- **Task data**
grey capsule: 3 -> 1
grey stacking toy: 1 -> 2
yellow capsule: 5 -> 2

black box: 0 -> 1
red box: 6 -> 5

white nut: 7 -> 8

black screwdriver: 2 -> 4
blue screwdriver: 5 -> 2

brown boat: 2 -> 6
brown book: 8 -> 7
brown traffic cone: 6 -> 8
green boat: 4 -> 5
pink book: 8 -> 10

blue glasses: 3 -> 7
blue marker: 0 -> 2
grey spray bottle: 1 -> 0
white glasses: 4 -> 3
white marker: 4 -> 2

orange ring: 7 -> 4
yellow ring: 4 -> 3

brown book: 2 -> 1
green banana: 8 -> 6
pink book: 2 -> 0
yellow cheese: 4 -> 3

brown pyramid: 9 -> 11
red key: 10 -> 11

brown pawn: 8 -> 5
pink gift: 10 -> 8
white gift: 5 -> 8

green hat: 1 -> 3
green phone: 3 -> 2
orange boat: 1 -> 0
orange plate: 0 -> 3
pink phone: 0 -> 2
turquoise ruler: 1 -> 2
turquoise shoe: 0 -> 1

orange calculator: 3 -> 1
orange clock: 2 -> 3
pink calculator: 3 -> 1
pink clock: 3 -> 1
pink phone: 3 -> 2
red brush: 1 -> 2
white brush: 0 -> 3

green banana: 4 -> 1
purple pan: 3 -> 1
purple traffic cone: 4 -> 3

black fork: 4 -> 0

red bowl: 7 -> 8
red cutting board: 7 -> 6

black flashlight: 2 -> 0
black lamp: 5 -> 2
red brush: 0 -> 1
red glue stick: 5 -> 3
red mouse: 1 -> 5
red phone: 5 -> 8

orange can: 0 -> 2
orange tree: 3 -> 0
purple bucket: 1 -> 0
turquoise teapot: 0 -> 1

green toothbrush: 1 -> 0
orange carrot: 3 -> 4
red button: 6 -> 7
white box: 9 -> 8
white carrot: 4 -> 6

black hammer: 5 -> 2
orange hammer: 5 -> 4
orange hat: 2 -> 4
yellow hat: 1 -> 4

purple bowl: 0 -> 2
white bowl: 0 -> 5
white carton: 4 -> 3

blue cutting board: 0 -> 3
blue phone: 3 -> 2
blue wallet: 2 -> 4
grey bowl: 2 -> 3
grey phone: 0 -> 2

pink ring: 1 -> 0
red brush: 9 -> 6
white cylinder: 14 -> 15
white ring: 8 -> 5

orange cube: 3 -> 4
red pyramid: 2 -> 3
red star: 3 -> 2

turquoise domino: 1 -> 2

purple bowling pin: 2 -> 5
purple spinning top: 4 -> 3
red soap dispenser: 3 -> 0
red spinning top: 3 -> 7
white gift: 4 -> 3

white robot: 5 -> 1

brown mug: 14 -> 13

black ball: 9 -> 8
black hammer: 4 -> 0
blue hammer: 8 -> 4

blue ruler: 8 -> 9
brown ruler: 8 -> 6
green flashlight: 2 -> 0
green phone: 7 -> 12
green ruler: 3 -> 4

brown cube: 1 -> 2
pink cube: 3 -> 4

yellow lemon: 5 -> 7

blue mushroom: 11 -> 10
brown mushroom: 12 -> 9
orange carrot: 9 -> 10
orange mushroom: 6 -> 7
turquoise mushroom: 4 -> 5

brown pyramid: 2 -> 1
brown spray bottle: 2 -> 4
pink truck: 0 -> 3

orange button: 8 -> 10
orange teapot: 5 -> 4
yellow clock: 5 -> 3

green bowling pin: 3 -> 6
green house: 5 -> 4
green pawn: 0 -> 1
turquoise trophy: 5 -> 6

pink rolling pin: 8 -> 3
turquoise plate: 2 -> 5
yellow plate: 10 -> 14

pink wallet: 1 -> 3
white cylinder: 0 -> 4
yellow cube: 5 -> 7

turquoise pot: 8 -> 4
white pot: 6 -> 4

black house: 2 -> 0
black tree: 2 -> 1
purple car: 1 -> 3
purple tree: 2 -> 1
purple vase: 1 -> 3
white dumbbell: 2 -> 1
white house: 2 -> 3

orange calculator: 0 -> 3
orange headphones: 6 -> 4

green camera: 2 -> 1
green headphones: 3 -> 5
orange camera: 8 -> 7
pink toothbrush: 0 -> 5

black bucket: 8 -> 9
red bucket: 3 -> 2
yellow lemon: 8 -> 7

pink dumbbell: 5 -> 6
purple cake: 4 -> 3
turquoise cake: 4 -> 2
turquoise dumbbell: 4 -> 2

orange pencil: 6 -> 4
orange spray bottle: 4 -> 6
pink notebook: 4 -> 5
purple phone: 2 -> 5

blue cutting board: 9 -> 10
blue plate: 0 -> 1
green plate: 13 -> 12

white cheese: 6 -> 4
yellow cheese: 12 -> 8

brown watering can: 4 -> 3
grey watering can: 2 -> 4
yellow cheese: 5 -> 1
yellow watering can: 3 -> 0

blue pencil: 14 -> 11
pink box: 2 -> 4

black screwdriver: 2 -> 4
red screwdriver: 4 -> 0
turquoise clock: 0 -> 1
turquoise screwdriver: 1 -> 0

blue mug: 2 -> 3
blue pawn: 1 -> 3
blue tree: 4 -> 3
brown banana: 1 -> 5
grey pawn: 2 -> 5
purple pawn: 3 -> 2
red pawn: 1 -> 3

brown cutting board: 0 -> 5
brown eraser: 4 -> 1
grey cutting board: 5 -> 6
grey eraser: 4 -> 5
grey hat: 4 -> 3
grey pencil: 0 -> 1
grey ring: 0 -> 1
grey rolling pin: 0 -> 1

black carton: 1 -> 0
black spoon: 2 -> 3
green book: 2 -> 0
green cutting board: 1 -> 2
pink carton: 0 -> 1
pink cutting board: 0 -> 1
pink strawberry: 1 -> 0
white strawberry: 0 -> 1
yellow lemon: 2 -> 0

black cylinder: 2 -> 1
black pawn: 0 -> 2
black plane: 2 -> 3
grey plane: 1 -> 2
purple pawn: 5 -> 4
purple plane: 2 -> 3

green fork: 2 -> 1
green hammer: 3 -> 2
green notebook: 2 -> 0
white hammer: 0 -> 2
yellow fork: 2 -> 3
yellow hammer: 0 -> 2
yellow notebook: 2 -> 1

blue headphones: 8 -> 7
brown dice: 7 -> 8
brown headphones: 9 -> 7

- **Your assignment**
All that belongs in the answer is an exact copy of the lines from the start of the records above through the line with "red bowl: 7 -> 8".

- **Answer below**
grey capsule: 3 -> 1
grey stacking toy: 1 -> 2
yellow capsule: 5 -> 2

black box: 0 -> 1
red box: 6 -> 5

white nut: 7 -> 8

black screwdriver: 2 -> 4
blue screwdriver: 5 -> 2

brown boat: 2 -> 6
brown book: 8 -> 7
brown traffic cone: 6 -> 8
green boat: 4 -> 5
pink book: 8 -> 10

blue glasses: 3 -> 7
blue marker: 0 -> 2
grey spray bottle: 1 -> 0
white glasses: 4 -> 3
white marker: 4 -> 2

orange ring: 7 -> 4
yellow ring: 4 -> 3

brown book: 2 -> 1
green banana: 8 -> 6
pink book: 2 -> 0
yellow cheese: 4 -> 3

brown pyramid: 9 -> 11
red key: 10 -> 11

brown pawn: 8 -> 5
pink gift: 10 -> 8
white gift: 5 -> 8

green hat: 1 -> 3
green phone: 3 -> 2
orange boat: 1 -> 0
orange plate: 0 -> 3
pink phone: 0 -> 2
turquoise ruler: 1 -> 2
turquoise shoe: 0 -> 1

orange calculator: 3 -> 1
orange clock: 2 -> 3
pink calculator: 3 -> 1
pink clock: 3 -> 1
pink phone: 3 -> 2
red brush: 1 -> 2
white brush: 0 -> 3

green banana: 4 -> 1
purple pan: 3 -> 1
purple traffic cone: 4 -> 3

black fork: 4 -> 0

red bowl: 7 -> 8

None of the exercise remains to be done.